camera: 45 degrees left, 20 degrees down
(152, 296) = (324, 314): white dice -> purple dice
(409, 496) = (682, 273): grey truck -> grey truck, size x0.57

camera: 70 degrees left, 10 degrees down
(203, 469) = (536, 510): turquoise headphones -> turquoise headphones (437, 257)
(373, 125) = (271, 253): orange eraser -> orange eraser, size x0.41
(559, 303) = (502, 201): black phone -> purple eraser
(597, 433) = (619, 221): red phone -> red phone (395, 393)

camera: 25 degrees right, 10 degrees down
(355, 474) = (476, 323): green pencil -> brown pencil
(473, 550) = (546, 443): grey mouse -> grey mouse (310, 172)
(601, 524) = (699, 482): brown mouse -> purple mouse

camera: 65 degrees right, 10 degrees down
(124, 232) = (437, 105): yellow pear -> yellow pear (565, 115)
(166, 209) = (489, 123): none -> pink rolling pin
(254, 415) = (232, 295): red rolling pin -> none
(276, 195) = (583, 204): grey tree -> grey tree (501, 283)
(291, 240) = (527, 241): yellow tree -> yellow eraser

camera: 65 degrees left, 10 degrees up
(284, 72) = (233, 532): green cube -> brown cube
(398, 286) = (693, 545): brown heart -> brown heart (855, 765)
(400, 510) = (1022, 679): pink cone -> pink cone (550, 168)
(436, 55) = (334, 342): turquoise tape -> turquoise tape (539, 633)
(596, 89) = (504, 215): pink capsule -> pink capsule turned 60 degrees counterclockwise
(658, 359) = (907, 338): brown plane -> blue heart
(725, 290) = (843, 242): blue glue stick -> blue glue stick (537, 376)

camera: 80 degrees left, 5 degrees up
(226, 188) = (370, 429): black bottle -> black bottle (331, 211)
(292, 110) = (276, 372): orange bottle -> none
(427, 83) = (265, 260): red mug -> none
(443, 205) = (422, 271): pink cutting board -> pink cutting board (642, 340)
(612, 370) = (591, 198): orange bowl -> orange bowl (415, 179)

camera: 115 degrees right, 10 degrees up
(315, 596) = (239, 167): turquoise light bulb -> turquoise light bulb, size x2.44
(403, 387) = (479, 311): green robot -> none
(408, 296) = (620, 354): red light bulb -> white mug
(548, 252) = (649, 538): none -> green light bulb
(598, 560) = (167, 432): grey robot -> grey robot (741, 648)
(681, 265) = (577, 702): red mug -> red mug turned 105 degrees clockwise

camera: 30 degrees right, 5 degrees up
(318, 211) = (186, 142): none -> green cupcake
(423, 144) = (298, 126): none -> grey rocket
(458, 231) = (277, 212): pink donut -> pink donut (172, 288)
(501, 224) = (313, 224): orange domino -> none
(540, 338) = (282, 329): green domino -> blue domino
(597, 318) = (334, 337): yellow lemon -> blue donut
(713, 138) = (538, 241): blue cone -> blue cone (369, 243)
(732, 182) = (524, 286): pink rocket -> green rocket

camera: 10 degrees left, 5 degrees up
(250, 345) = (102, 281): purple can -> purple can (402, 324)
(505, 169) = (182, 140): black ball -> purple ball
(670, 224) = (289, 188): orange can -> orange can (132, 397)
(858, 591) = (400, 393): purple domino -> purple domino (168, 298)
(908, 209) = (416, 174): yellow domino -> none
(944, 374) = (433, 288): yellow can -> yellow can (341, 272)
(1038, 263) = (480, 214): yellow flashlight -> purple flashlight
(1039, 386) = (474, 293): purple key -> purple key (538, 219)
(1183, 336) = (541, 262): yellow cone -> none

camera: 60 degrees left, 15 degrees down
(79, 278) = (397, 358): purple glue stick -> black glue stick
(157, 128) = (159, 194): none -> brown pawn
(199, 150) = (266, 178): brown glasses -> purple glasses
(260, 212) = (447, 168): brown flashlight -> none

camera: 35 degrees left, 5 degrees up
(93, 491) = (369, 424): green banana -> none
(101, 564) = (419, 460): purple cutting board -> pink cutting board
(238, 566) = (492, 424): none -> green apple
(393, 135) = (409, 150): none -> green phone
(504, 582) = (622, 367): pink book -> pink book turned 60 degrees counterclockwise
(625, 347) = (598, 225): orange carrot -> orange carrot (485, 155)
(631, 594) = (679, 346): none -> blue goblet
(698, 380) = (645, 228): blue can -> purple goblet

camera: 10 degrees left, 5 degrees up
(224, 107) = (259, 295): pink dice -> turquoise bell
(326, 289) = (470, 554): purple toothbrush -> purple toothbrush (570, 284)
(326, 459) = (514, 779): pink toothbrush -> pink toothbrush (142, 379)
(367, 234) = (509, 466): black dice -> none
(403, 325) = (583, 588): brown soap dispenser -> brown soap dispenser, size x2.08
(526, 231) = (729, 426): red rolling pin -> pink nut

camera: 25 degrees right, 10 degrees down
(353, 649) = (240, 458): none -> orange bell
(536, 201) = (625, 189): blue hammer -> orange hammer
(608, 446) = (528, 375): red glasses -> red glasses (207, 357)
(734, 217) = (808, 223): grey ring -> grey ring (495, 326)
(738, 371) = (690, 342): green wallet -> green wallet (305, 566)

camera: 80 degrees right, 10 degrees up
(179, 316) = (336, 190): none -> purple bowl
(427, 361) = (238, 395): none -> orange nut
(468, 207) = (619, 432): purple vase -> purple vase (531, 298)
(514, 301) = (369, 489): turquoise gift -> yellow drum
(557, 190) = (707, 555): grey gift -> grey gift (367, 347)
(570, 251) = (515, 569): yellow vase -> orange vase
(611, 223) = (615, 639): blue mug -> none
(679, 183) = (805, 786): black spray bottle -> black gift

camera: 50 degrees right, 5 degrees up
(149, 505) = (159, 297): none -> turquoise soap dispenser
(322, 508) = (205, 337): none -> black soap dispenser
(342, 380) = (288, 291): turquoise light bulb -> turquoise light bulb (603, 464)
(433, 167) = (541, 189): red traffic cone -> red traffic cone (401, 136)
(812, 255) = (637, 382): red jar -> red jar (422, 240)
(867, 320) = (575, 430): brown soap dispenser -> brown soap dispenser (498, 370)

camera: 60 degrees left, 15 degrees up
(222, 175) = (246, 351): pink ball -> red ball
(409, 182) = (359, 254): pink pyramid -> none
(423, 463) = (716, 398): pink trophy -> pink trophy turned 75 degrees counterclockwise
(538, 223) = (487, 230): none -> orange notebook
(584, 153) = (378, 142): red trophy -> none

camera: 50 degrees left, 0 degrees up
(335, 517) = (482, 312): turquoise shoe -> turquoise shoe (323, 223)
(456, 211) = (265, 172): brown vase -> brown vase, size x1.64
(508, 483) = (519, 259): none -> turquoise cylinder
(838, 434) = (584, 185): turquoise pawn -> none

........

_ABOUT THIS TASK_
Output nothing but the lines from the one with "(149, 505) = (159, 297): none" through the last line above, each exactly as it stands.

_THE COMPLETED TASK_
(149, 505) = (159, 297): none -> turquoise soap dispenser
(322, 508) = (205, 337): none -> black soap dispenser
(342, 380) = (288, 291): turquoise light bulb -> turquoise light bulb (603, 464)
(433, 167) = (541, 189): red traffic cone -> red traffic cone (401, 136)
(812, 255) = (637, 382): red jar -> red jar (422, 240)
(867, 320) = (575, 430): brown soap dispenser -> brown soap dispenser (498, 370)

camera: 60 degrees left, 15 degrees up
(222, 175) = (246, 351): pink ball -> red ball
(409, 182) = (359, 254): pink pyramid -> none
(423, 463) = (716, 398): pink trophy -> pink trophy turned 75 degrees counterclockwise
(538, 223) = (487, 230): none -> orange notebook
(584, 153) = (378, 142): red trophy -> none

camera: 50 degrees left, 0 degrees up
(335, 517) = (482, 312): turquoise shoe -> turquoise shoe (323, 223)
(456, 211) = (265, 172): brown vase -> brown vase, size x1.64
(508, 483) = (519, 259): none -> turquoise cylinder
(838, 434) = (584, 185): turquoise pawn -> none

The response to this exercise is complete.